• _Problem details_
Copy the data exactly. Leave nothing out.

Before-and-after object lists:
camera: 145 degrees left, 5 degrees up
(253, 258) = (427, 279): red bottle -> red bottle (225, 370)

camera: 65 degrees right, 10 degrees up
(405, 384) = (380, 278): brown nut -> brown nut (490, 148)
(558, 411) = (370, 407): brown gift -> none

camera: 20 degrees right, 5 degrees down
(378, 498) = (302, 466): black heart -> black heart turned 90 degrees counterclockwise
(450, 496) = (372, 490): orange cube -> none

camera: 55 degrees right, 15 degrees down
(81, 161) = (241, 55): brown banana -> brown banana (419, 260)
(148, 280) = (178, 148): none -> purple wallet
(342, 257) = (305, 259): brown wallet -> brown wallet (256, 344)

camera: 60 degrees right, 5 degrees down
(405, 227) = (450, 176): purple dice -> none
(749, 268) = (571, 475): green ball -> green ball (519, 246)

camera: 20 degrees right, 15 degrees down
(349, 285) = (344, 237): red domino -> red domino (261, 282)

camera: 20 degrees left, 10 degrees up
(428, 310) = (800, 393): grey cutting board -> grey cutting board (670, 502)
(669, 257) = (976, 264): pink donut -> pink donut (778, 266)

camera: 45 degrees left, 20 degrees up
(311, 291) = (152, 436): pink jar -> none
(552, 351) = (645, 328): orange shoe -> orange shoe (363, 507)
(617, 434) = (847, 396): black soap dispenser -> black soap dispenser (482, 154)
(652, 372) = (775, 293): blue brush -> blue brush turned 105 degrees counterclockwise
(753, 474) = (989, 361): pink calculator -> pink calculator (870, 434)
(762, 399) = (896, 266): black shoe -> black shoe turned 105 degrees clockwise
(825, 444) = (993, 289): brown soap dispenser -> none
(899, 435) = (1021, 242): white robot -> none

• _Your response_
camera: 145 degrees left, 5 degrees up
(253, 258) = (427, 279): red bottle -> red bottle (225, 370)

camera: 65 degrees right, 10 degrees up
(405, 384) = (380, 278): brown nut -> brown nut (490, 148)
(558, 411) = (370, 407): brown gift -> none

camera: 20 degrees right, 5 degrees down
(378, 498) = (302, 466): black heart -> black heart turned 90 degrees counterclockwise
(450, 496) = (372, 490): orange cube -> none

camera: 55 degrees right, 15 degrees down
(81, 161) = (241, 55): brown banana -> brown banana (419, 260)
(148, 280) = (178, 148): none -> purple wallet
(342, 257) = (305, 259): brown wallet -> brown wallet (256, 344)

camera: 60 degrees right, 5 degrees down
(405, 227) = (450, 176): purple dice -> none
(749, 268) = (571, 475): green ball -> green ball (519, 246)

camera: 20 degrees right, 15 degrees down
(349, 285) = (344, 237): red domino -> red domino (261, 282)

camera: 20 degrees left, 10 degrees up
(428, 310) = (800, 393): grey cutting board -> grey cutting board (670, 502)
(669, 257) = (976, 264): pink donut -> pink donut (778, 266)

camera: 45 degrees left, 20 degrees up
(311, 291) = (152, 436): pink jar -> none
(552, 351) = (645, 328): orange shoe -> orange shoe (363, 507)
(617, 434) = (847, 396): black soap dispenser -> black soap dispenser (482, 154)
(652, 372) = (775, 293): blue brush -> blue brush turned 105 degrees counterclockwise
(753, 474) = (989, 361): pink calculator -> pink calculator (870, 434)
(762, 399) = (896, 266): black shoe -> black shoe turned 105 degrees clockwise
(825, 444) = (993, 289): brown soap dispenser -> none
(899, 435) = (1021, 242): white robot -> none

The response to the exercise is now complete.